[Shape state change listings]
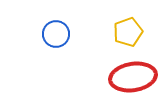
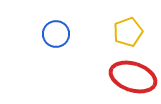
red ellipse: rotated 27 degrees clockwise
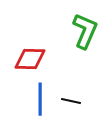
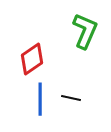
red diamond: moved 2 px right; rotated 36 degrees counterclockwise
black line: moved 3 px up
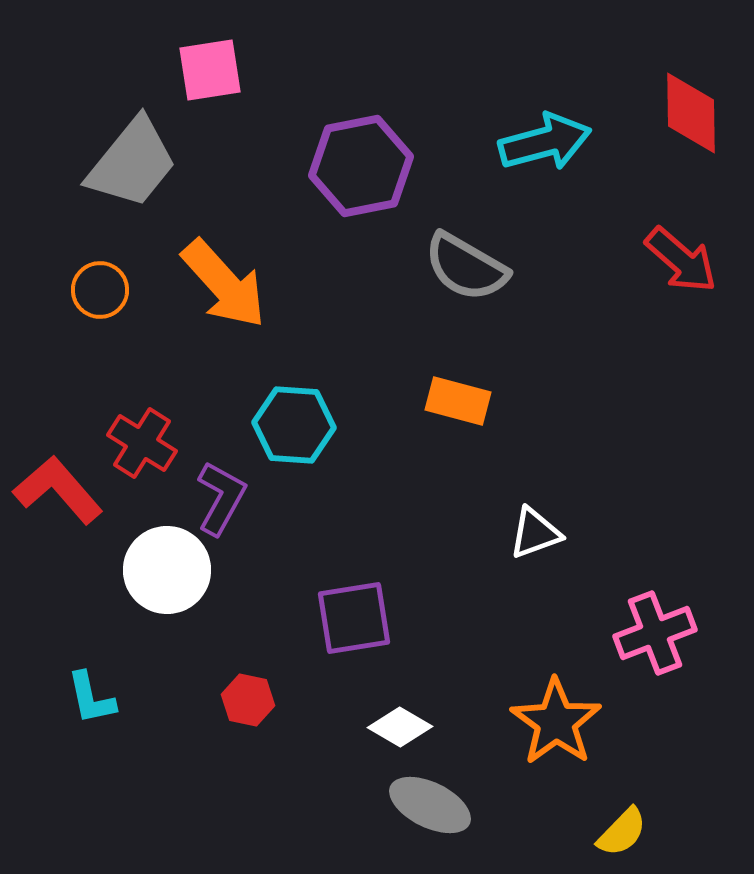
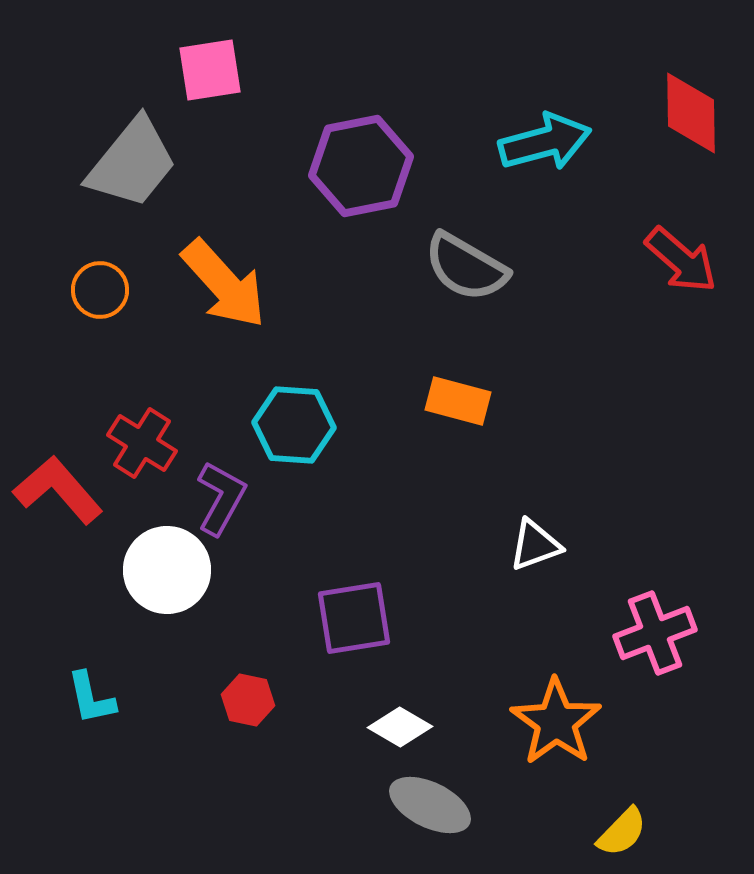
white triangle: moved 12 px down
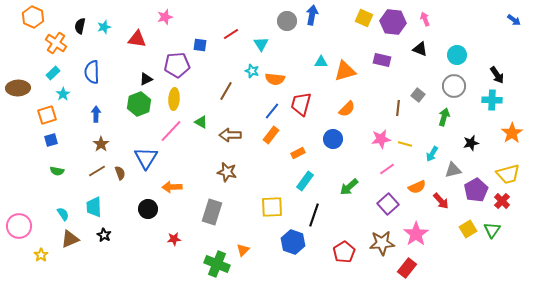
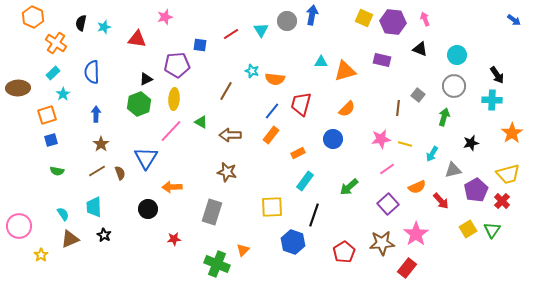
black semicircle at (80, 26): moved 1 px right, 3 px up
cyan triangle at (261, 44): moved 14 px up
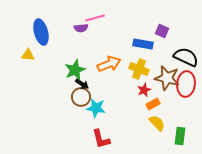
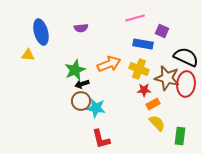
pink line: moved 40 px right
black arrow: rotated 128 degrees clockwise
red star: rotated 24 degrees clockwise
brown circle: moved 4 px down
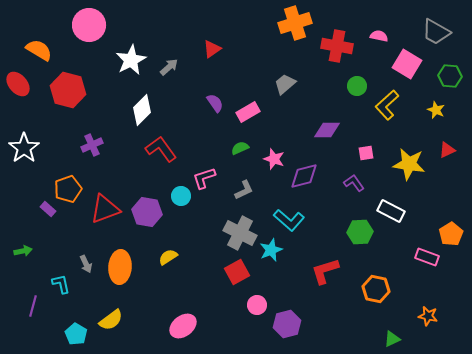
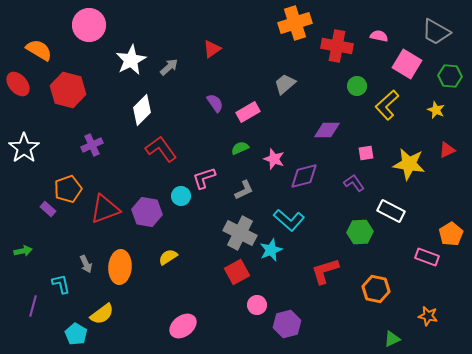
yellow semicircle at (111, 320): moved 9 px left, 6 px up
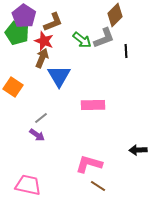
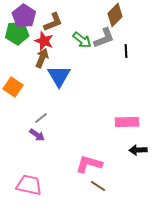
green pentagon: rotated 25 degrees counterclockwise
pink rectangle: moved 34 px right, 17 px down
pink trapezoid: moved 1 px right
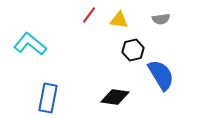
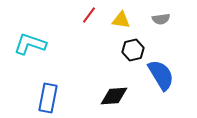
yellow triangle: moved 2 px right
cyan L-shape: rotated 20 degrees counterclockwise
black diamond: moved 1 px left, 1 px up; rotated 12 degrees counterclockwise
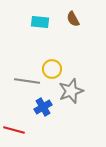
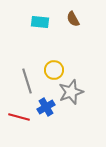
yellow circle: moved 2 px right, 1 px down
gray line: rotated 65 degrees clockwise
gray star: moved 1 px down
blue cross: moved 3 px right
red line: moved 5 px right, 13 px up
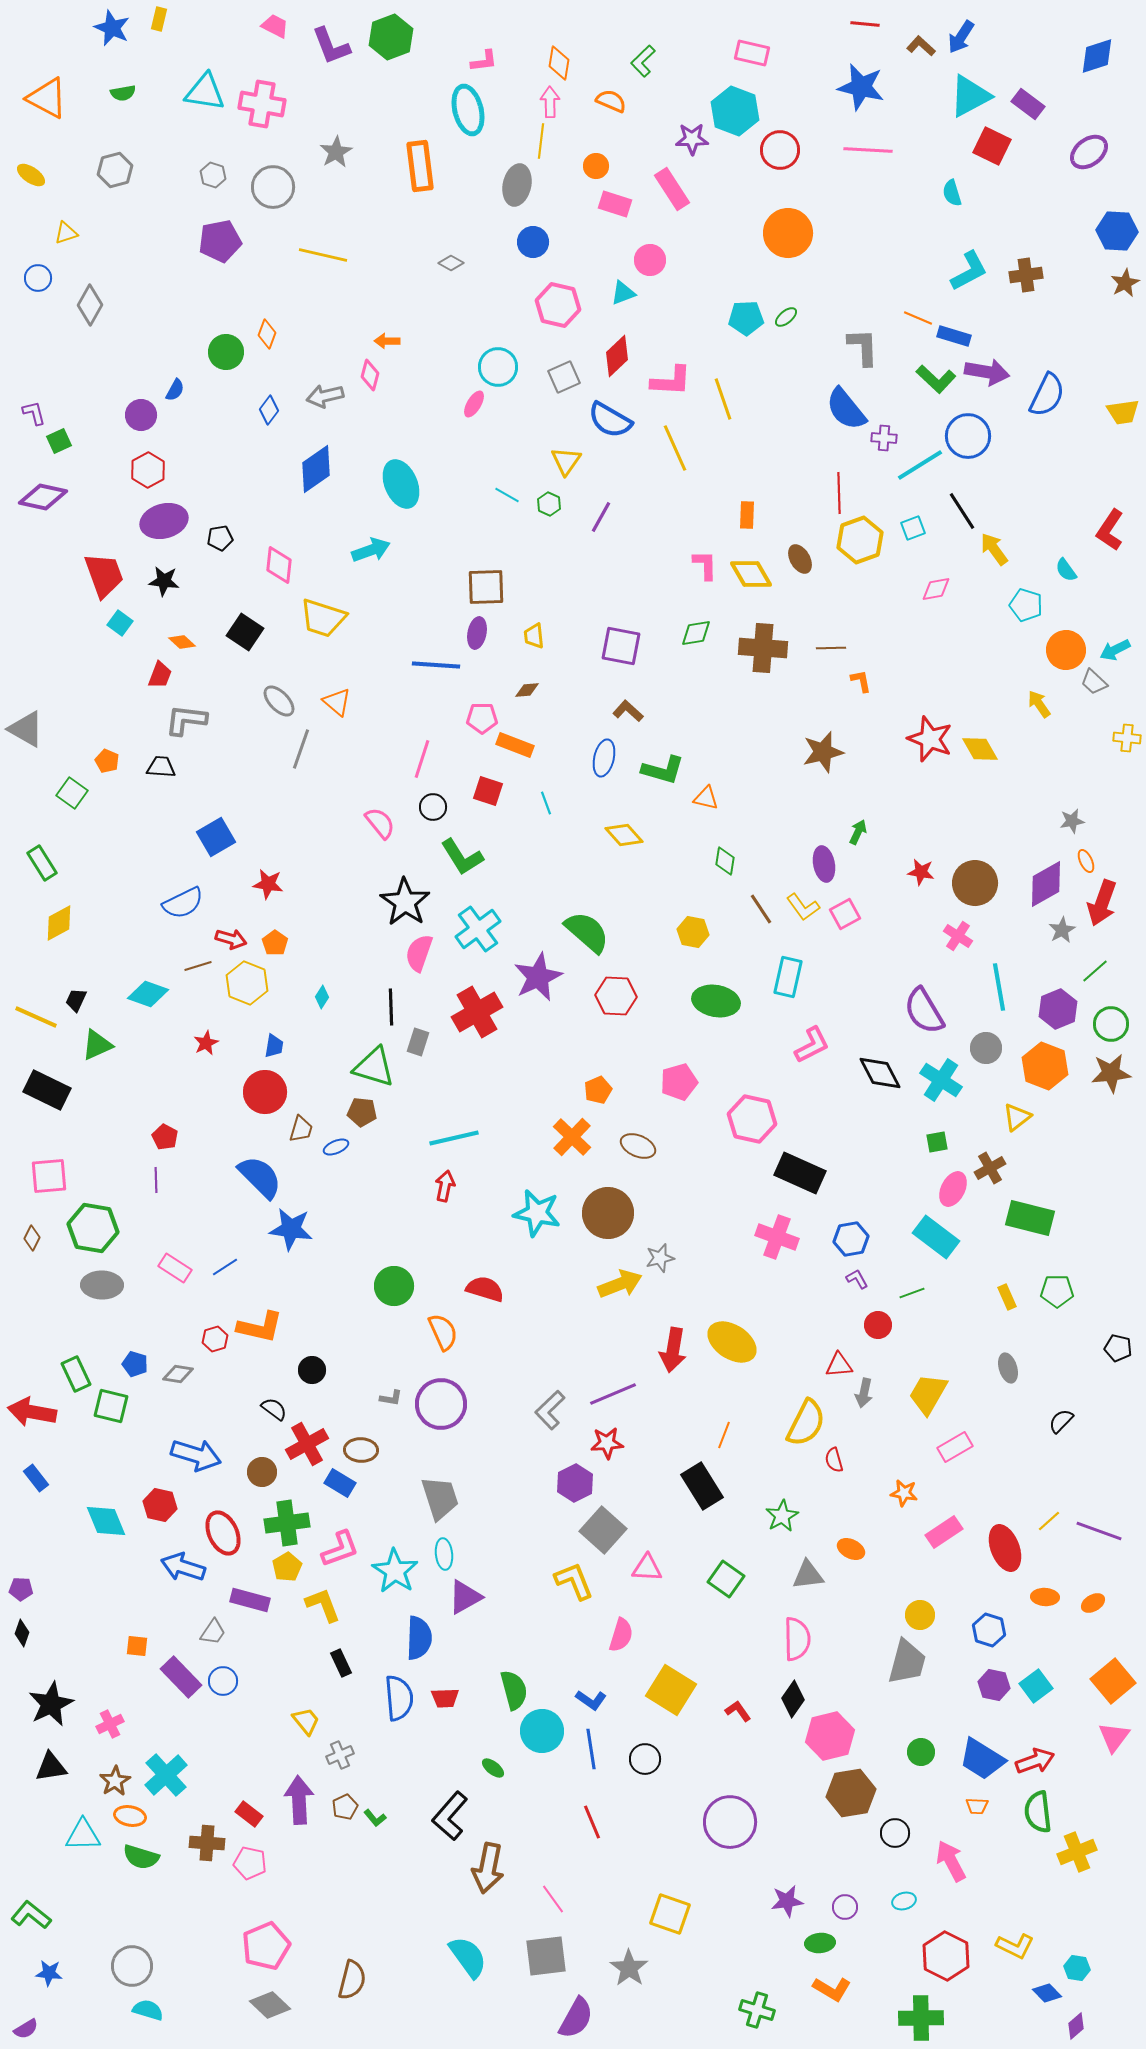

▶ [Work item]:
Whenever a line in the entries holds the word "down", copy that line.

▶ [Exercise solution]:
white triangle: moved 12 px down
brown circle: moved 4 px down
pink rectangle: moved 34 px right, 17 px down
yellow circle: moved 2 px right, 1 px down
gray star: moved 1 px down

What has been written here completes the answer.